**Assignment**
Write out each record exactly and skip every image.

### Records provided ###

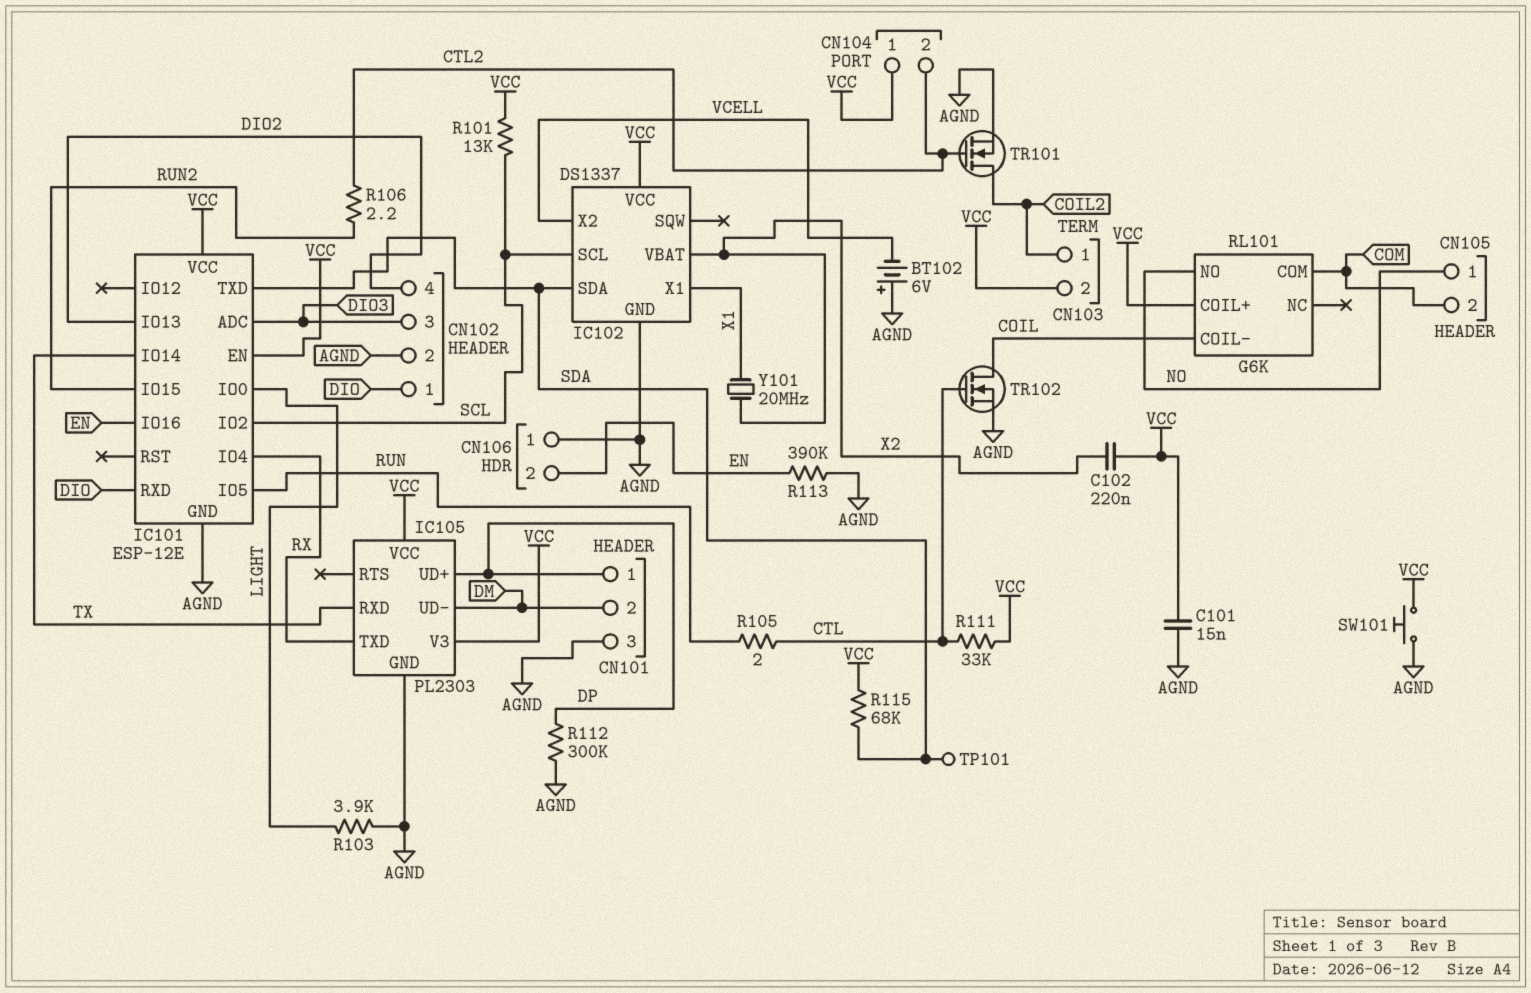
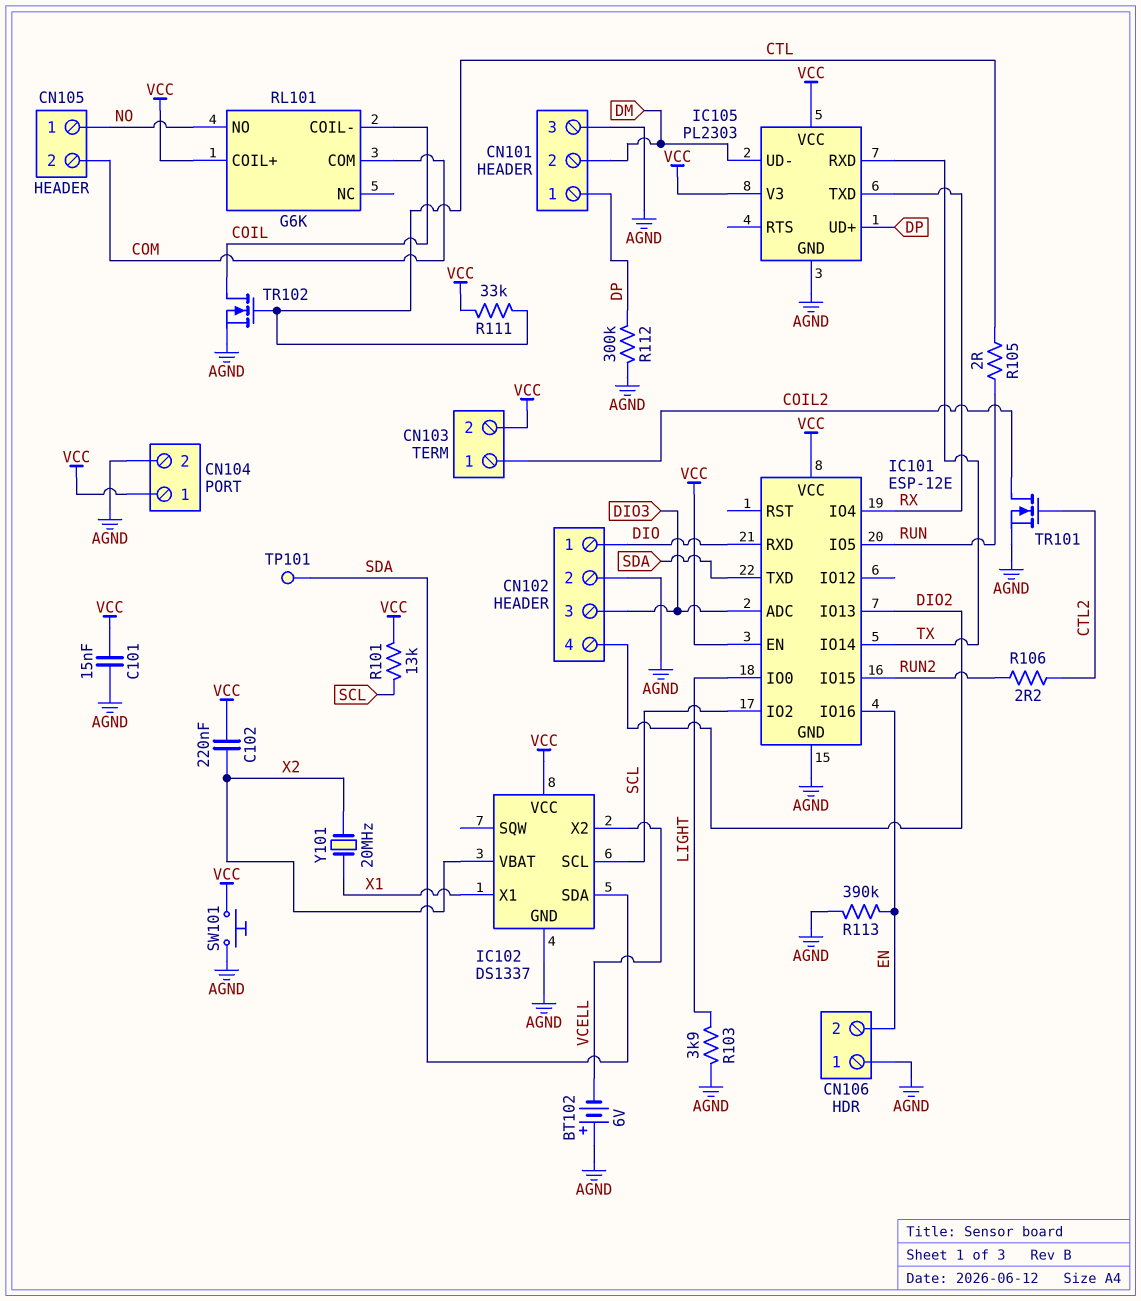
CN104 pin 2: CTL2 -> AGND
R115: 68k (SDA, VCC) -> none

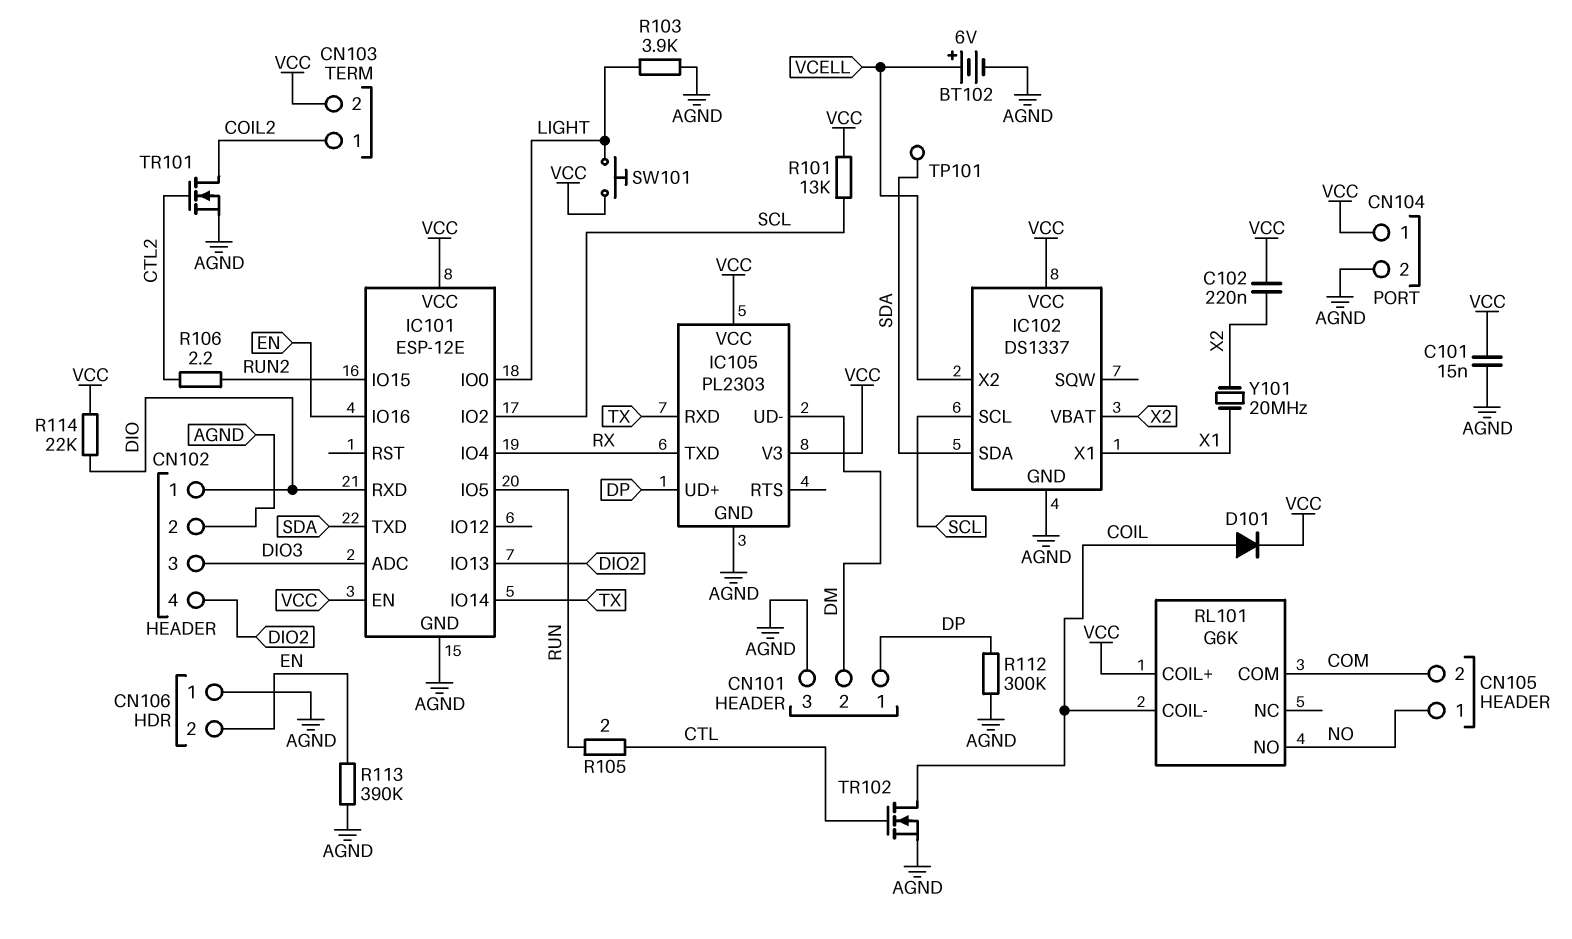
BT102: 6V (plus AGND, minus VCELL) -> 6V (plus VCELL, minus AGND)
D101: none -> diode (A COIL, K VCC)
R111: 33k (CTL, VCC) -> none
R114: none -> 22k (DIO, VCC)
SW101: button (AGND, VCC) -> button (LIGHT, VCC)

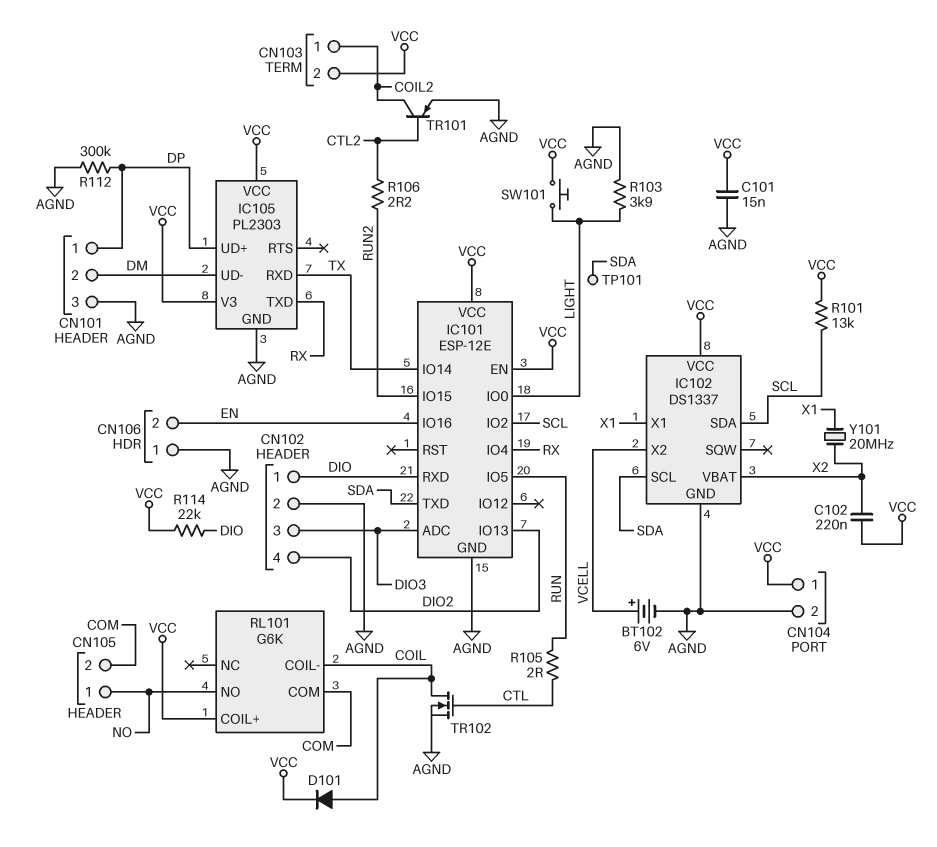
IC102 pin SCL: SCL -> SDA
IC102 pin SDA: SDA -> SCL
R113: 390k (AGND, EN) -> none
TR101: NMOS (G CTL2, D COIL2, S AGND) -> PNP (B CTL2, C COIL2, E AGND)

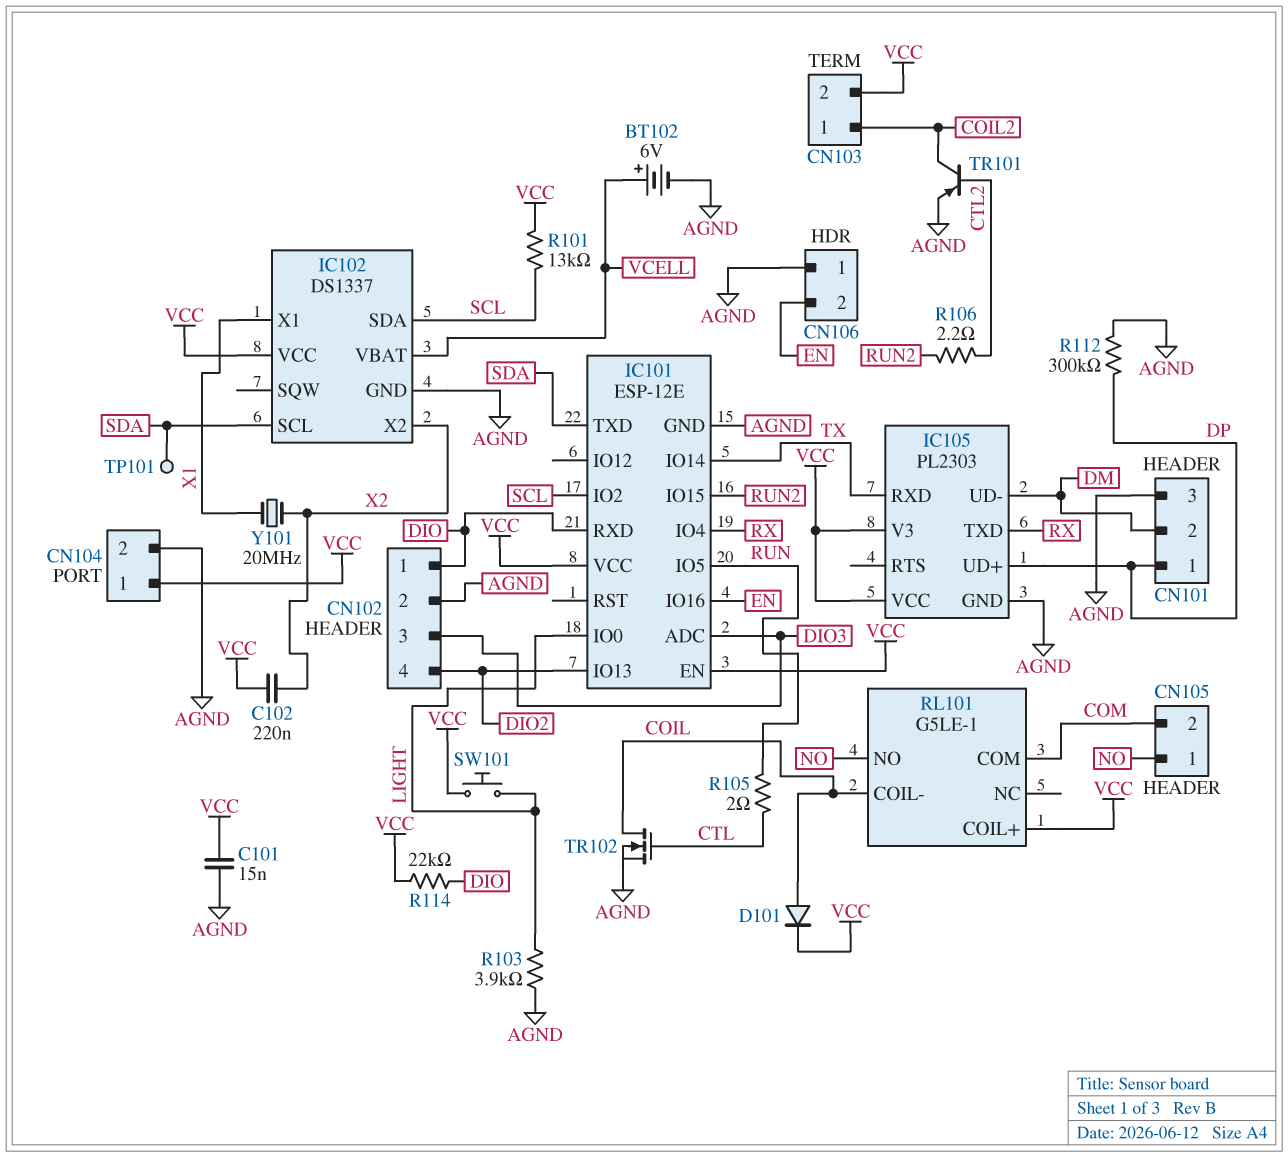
IC102 pin VBAT: X2 -> VCELL
IC102 pin X2: VCELL -> X2
RL101: G6K -> G5LE-1

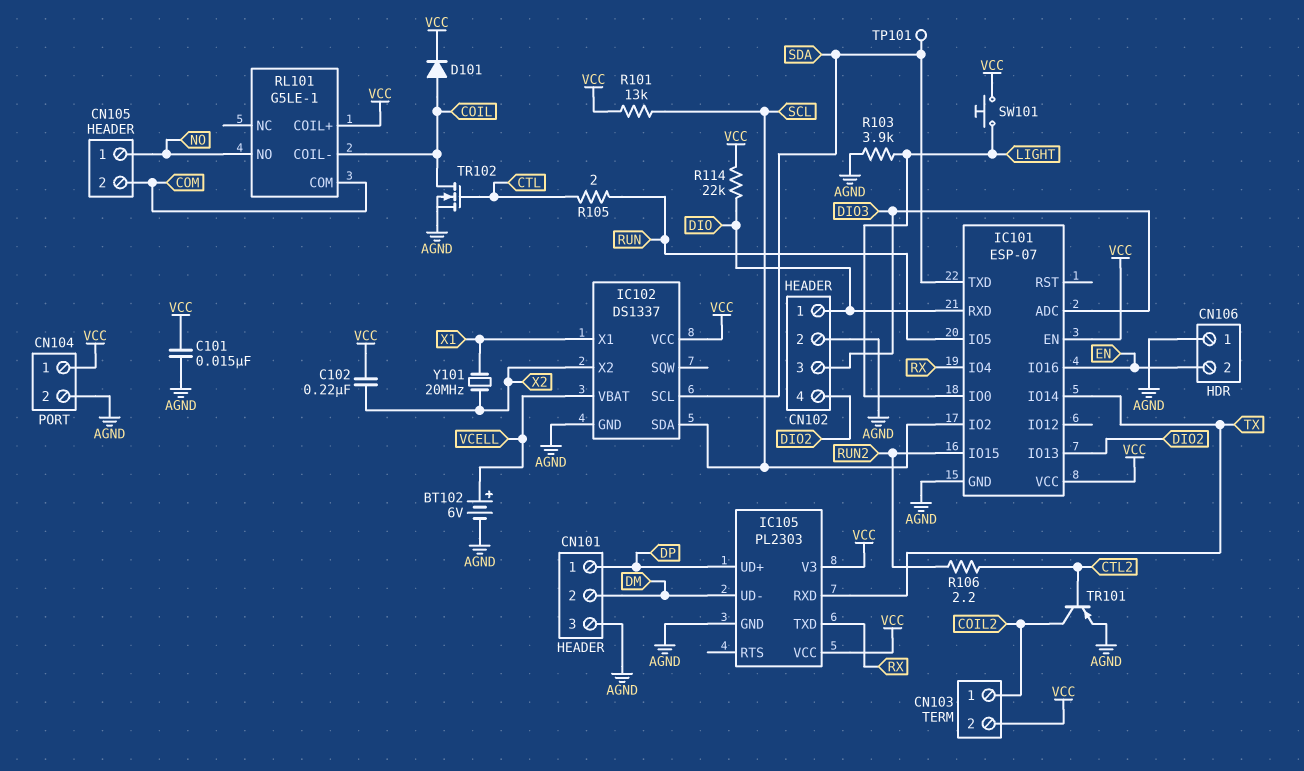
IC101: ESP-12E -> ESP-07
R112: 300k (AGND, DP) -> none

###

**Answer space**
CN104 pin 2: CTL2 -> AGND
R115: 68k (SDA, VCC) -> none

BT102: 6V (plus AGND, minus VCELL) -> 6V (plus VCELL, minus AGND)
D101: none -> diode (A COIL, K VCC)
R111: 33k (CTL, VCC) -> none
R114: none -> 22k (DIO, VCC)
SW101: button (AGND, VCC) -> button (LIGHT, VCC)

IC102 pin SCL: SCL -> SDA
IC102 pin SDA: SDA -> SCL
R113: 390k (AGND, EN) -> none
TR101: NMOS (G CTL2, D COIL2, S AGND) -> PNP (B CTL2, C COIL2, E AGND)

IC102 pin VBAT: X2 -> VCELL
IC102 pin X2: VCELL -> X2
RL101: G6K -> G5LE-1

IC101: ESP-12E -> ESP-07
R112: 300k (AGND, DP) -> none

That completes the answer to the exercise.